* HOW TO COMPLETE THIS TASK
Repeat the entries that appear below, exactly and in full.

* MATERIAL FOR THIS TASK
:::
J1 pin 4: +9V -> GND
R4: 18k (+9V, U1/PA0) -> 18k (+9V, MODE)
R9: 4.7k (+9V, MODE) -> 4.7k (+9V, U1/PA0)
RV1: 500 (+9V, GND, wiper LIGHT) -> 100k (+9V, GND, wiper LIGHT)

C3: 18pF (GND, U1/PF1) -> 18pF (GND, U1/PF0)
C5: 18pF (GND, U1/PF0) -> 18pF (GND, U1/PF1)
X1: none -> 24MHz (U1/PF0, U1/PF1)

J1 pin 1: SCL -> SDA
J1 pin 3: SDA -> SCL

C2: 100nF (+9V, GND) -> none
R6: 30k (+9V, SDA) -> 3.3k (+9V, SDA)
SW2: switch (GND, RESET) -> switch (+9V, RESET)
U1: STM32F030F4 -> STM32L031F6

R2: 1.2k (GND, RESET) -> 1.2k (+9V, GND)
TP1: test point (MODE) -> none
:::
* ANSWER FOR THIS EXERCISE
J1 pin 4: +9V -> GND
R4: 18k (+9V, U1/PA0) -> 18k (+9V, MODE)
R9: 4.7k (+9V, MODE) -> 4.7k (+9V, U1/PA0)
RV1: 500 (+9V, GND, wiper LIGHT) -> 100k (+9V, GND, wiper LIGHT)

C3: 18pF (GND, U1/PF1) -> 18pF (GND, U1/PF0)
C5: 18pF (GND, U1/PF0) -> 18pF (GND, U1/PF1)
X1: none -> 24MHz (U1/PF0, U1/PF1)

J1 pin 1: SCL -> SDA
J1 pin 3: SDA -> SCL

C2: 100nF (+9V, GND) -> none
R6: 30k (+9V, SDA) -> 3.3k (+9V, SDA)
SW2: switch (GND, RESET) -> switch (+9V, RESET)
U1: STM32F030F4 -> STM32L031F6

R2: 1.2k (GND, RESET) -> 1.2k (+9V, GND)
TP1: test point (MODE) -> none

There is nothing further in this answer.